#### Records supplied

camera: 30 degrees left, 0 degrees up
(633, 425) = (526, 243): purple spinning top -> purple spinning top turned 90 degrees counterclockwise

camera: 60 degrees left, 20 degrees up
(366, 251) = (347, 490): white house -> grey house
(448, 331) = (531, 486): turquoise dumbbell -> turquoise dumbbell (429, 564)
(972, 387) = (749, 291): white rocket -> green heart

########
#### Records supplied

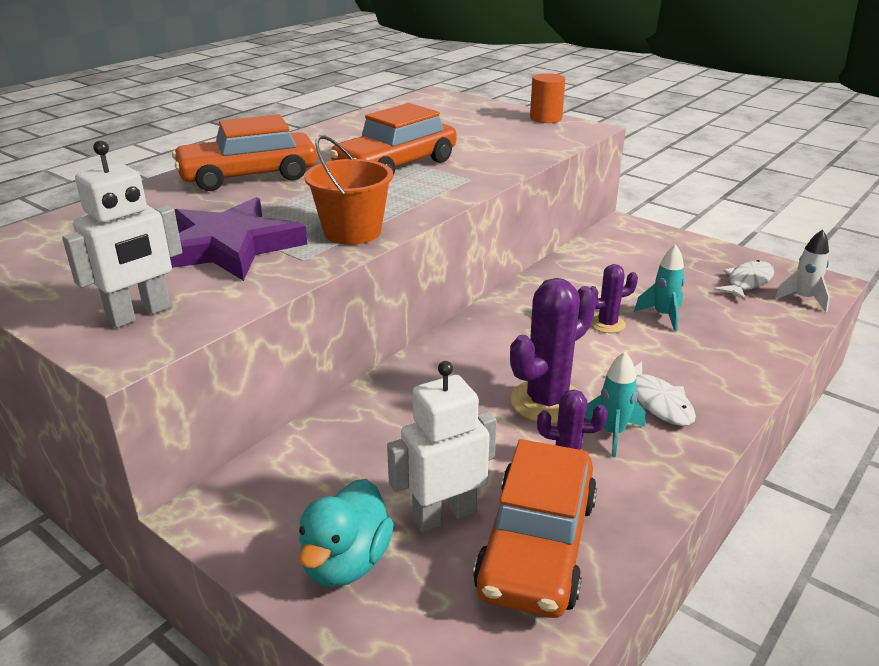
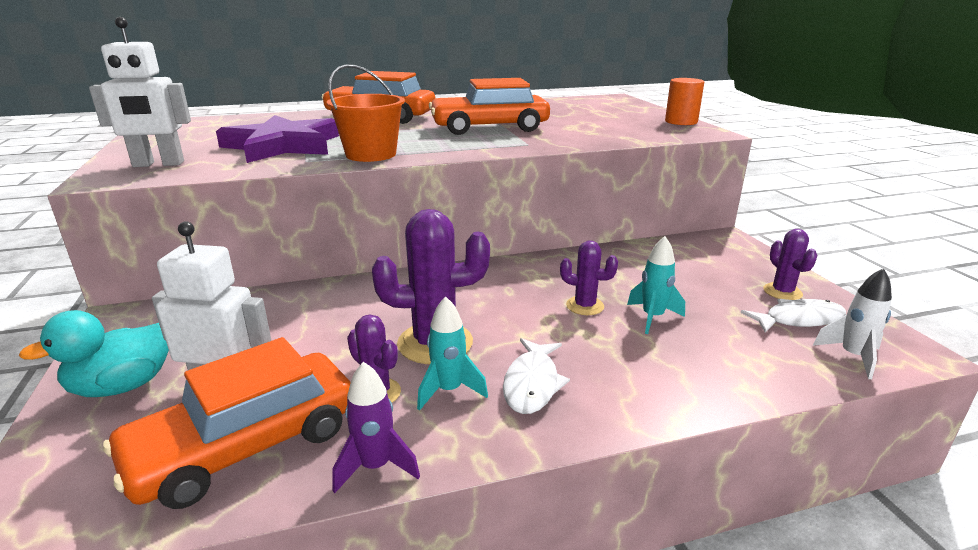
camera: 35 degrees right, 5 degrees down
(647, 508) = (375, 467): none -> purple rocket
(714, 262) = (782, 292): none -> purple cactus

########

» Work to complete
The required answer is the exact run of lines above starting at the line with "camera: 30 degrees left, 0 degrees up" and ending at the line with "(972, 387) = (749, 291): white", with both ends present.

» Written response
camera: 30 degrees left, 0 degrees up
(633, 425) = (526, 243): purple spinning top -> purple spinning top turned 90 degrees counterclockwise

camera: 60 degrees left, 20 degrees up
(366, 251) = (347, 490): white house -> grey house
(448, 331) = (531, 486): turquoise dumbbell -> turquoise dumbbell (429, 564)
(972, 387) = (749, 291): white rocket -> green heart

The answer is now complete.